• **TASK INSTRUCTIONS**: Going down the data below, set down exactly the line with "pink ellipse: moved 6 px down" and each line after it through the line with "gray star at"; no other lines.

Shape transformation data
* * * * * * *
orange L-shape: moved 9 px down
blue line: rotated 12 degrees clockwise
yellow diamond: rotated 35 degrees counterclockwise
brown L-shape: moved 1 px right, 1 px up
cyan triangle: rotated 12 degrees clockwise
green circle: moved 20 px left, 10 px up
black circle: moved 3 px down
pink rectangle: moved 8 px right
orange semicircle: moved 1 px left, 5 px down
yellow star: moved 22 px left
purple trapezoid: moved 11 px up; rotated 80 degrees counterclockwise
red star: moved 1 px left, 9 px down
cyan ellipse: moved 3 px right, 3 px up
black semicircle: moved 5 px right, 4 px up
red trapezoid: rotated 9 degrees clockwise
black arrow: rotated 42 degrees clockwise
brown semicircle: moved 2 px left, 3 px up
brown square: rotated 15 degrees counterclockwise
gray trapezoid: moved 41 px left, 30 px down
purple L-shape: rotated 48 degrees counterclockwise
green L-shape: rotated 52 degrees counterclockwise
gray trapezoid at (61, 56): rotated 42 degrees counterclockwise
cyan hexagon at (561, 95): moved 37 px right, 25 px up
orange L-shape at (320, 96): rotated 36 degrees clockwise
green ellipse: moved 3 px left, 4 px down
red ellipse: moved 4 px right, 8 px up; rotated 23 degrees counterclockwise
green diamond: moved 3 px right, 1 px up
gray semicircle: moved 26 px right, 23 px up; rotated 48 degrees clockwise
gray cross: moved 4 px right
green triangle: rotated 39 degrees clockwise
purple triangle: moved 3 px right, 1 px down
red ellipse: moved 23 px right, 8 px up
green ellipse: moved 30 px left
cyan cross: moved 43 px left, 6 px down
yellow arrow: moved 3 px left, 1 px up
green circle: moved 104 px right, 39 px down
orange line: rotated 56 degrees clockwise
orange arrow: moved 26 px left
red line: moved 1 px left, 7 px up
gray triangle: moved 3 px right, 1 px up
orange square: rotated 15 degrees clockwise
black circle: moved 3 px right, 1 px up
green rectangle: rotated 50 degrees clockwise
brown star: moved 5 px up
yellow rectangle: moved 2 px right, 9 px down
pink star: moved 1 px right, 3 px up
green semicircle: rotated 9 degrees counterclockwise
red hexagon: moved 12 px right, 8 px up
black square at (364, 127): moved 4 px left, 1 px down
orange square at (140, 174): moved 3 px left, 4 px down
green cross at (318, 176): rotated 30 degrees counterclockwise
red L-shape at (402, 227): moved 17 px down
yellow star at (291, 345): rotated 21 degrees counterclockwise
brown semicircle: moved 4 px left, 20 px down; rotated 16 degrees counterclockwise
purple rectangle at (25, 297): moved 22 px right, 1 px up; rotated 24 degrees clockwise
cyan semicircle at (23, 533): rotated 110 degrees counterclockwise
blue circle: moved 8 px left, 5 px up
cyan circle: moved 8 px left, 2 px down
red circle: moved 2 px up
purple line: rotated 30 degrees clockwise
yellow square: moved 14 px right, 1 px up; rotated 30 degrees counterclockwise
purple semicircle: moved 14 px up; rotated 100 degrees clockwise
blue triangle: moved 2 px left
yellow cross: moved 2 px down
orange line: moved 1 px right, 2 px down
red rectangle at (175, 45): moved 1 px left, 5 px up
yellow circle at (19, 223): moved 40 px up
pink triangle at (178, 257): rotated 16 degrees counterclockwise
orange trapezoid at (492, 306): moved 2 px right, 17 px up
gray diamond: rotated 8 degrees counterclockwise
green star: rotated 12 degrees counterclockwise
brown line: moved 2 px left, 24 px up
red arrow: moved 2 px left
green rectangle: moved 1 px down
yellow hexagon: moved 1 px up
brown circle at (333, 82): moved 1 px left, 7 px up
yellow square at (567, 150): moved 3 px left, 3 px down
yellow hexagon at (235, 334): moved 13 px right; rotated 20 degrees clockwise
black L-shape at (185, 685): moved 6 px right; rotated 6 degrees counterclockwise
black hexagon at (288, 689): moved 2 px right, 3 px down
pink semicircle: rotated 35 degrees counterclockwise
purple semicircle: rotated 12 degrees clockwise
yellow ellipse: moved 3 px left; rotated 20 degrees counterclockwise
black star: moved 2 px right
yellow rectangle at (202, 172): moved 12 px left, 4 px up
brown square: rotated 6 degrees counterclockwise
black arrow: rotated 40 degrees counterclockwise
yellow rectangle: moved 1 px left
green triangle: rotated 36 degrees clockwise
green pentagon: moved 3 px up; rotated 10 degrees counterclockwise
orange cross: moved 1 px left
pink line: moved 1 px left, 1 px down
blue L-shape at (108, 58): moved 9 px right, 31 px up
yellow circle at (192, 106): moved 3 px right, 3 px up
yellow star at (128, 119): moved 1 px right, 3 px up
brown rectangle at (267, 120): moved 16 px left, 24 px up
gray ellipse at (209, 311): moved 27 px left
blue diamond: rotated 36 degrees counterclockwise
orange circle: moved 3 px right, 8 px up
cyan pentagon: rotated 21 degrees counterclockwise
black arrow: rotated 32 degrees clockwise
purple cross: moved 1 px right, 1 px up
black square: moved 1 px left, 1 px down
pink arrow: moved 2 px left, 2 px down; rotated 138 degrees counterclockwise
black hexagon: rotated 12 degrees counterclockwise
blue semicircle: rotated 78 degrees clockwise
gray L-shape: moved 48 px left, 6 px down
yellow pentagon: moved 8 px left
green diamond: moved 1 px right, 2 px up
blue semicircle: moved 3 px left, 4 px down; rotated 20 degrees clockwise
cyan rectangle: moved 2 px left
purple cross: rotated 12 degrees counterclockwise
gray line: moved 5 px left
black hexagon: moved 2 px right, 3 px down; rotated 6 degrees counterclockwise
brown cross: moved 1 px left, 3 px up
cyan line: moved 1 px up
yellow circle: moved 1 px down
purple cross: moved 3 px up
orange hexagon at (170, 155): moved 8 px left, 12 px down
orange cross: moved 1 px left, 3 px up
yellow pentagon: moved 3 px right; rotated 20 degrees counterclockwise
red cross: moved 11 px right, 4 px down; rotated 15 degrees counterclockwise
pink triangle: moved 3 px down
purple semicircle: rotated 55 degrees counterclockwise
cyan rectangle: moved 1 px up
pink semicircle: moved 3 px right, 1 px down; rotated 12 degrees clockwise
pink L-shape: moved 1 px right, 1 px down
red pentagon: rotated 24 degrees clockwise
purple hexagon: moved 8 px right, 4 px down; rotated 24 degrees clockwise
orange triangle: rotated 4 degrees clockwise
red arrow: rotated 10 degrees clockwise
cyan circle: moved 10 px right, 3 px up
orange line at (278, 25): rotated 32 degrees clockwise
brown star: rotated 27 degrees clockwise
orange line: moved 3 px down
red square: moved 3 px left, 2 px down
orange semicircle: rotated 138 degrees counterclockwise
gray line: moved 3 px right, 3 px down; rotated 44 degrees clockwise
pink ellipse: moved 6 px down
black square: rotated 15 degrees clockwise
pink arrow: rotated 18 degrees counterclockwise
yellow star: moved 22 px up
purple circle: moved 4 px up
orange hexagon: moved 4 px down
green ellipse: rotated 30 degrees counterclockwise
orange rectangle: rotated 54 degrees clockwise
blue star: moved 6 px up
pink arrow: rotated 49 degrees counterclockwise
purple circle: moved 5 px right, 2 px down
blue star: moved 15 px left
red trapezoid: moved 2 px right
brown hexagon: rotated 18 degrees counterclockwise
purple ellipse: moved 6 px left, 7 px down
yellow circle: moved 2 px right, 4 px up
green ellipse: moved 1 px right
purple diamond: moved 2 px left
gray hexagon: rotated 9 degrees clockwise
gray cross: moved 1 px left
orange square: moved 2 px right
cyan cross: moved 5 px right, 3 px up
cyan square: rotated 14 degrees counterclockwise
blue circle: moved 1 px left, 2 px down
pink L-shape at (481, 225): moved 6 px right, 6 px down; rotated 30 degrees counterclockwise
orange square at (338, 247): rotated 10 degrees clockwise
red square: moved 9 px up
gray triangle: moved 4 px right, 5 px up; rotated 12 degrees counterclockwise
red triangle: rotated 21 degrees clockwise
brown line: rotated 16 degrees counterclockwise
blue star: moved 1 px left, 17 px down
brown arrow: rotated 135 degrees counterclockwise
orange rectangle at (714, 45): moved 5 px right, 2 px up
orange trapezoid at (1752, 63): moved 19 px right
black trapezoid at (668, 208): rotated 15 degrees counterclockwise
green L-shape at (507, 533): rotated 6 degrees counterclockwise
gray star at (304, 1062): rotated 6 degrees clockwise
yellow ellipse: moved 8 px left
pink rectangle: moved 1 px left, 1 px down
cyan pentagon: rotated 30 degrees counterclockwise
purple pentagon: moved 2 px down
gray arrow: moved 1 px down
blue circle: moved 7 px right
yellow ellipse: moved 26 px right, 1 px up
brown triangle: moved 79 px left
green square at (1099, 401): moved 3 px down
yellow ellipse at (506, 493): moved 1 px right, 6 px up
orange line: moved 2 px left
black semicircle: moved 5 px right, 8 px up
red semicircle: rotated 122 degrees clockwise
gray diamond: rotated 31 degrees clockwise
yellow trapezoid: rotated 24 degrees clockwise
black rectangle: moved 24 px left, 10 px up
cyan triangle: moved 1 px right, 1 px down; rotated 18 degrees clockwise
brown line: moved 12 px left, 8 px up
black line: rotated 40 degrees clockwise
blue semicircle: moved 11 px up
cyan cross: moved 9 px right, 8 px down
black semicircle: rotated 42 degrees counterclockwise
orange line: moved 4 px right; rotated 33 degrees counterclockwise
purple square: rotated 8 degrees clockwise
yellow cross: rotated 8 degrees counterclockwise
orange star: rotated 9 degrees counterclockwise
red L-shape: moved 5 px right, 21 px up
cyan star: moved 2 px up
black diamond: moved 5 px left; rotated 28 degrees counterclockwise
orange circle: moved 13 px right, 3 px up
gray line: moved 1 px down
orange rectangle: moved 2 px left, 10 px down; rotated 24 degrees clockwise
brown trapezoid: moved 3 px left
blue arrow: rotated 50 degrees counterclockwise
* * * * * * *
• **ANSWER BELOW**:
pink ellipse: moved 6 px down
black square: rotated 15 degrees clockwise
pink arrow: rotated 18 degrees counterclockwise
yellow star: moved 22 px up
purple circle: moved 4 px up
orange hexagon: moved 4 px down
green ellipse: rotated 30 degrees counterclockwise
orange rectangle: rotated 54 degrees clockwise
blue star: moved 6 px up
pink arrow: rotated 49 degrees counterclockwise
purple circle: moved 5 px right, 2 px down
blue star: moved 15 px left
red trapezoid: moved 2 px right
brown hexagon: rotated 18 degrees counterclockwise
purple ellipse: moved 6 px left, 7 px down
yellow circle: moved 2 px right, 4 px up
green ellipse: moved 1 px right
purple diamond: moved 2 px left
gray hexagon: rotated 9 degrees clockwise
gray cross: moved 1 px left
orange square: moved 2 px right
cyan cross: moved 5 px right, 3 px up
cyan square: rotated 14 degrees counterclockwise
blue circle: moved 1 px left, 2 px down
pink L-shape at (481, 225): moved 6 px right, 6 px down; rotated 30 degrees counterclockwise
orange square at (338, 247): rotated 10 degrees clockwise
red square: moved 9 px up
gray triangle: moved 4 px right, 5 px up; rotated 12 degrees counterclockwise
red triangle: rotated 21 degrees clockwise
brown line: rotated 16 degrees counterclockwise
blue star: moved 1 px left, 17 px down
brown arrow: rotated 135 degrees counterclockwise
orange rectangle at (714, 45): moved 5 px right, 2 px up
orange trapezoid at (1752, 63): moved 19 px right
black trapezoid at (668, 208): rotated 15 degrees counterclockwise
green L-shape at (507, 533): rotated 6 degrees counterclockwise
gray star at (304, 1062): rotated 6 degrees clockwise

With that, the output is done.